• [Problem requirements]:
Write out, word for word, only the lines from the one containing "(133, 407) = (113, 546): black" through the final line of the data.

Data excerpts
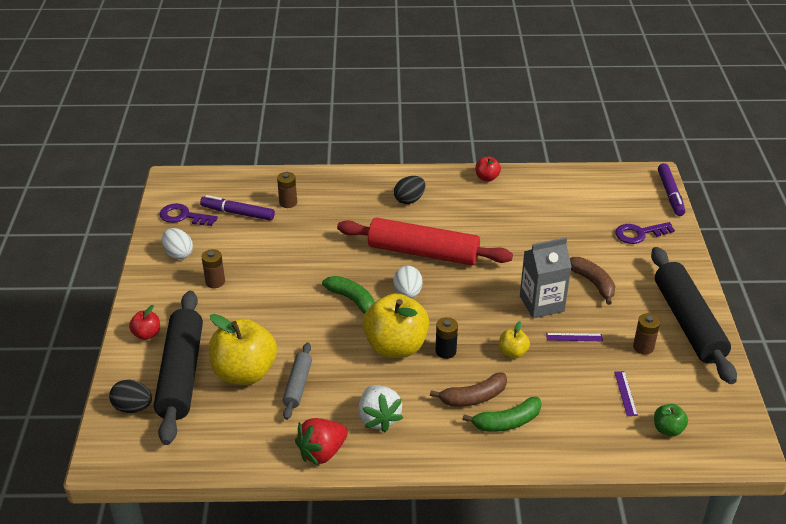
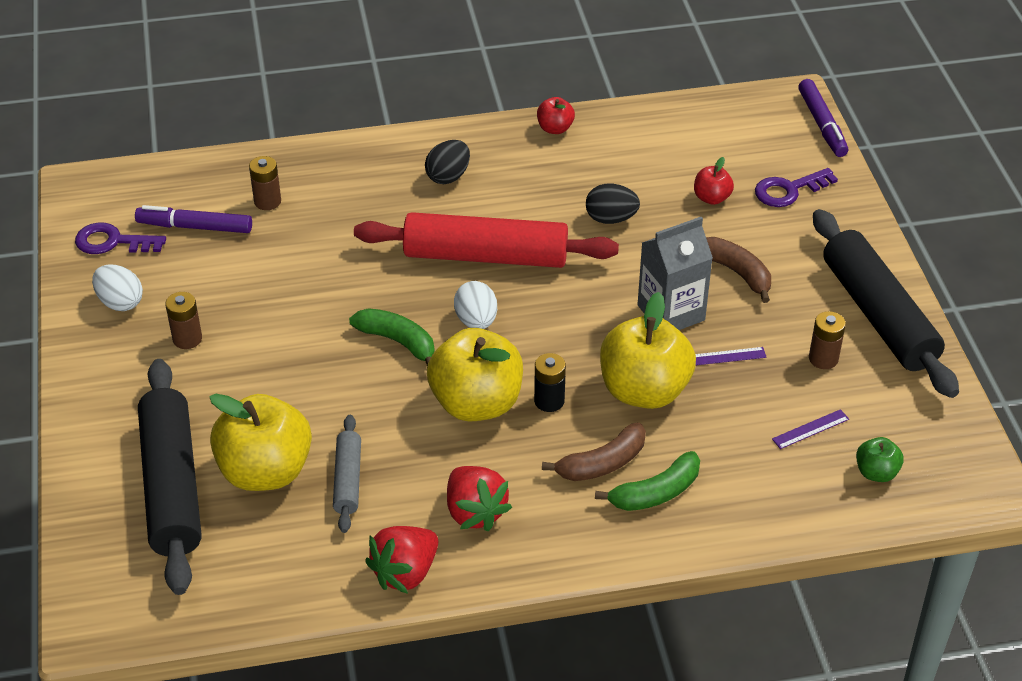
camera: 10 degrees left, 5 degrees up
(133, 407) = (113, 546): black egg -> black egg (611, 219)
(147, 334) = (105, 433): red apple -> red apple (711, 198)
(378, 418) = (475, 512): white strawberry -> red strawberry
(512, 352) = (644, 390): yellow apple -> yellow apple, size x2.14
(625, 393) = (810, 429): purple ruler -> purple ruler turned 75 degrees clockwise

• [Result for this task]:
(133, 407) = (113, 546): black egg -> black egg (611, 219)
(147, 334) = (105, 433): red apple -> red apple (711, 198)
(378, 418) = (475, 512): white strawberry -> red strawberry
(512, 352) = (644, 390): yellow apple -> yellow apple, size x2.14
(625, 393) = (810, 429): purple ruler -> purple ruler turned 75 degrees clockwise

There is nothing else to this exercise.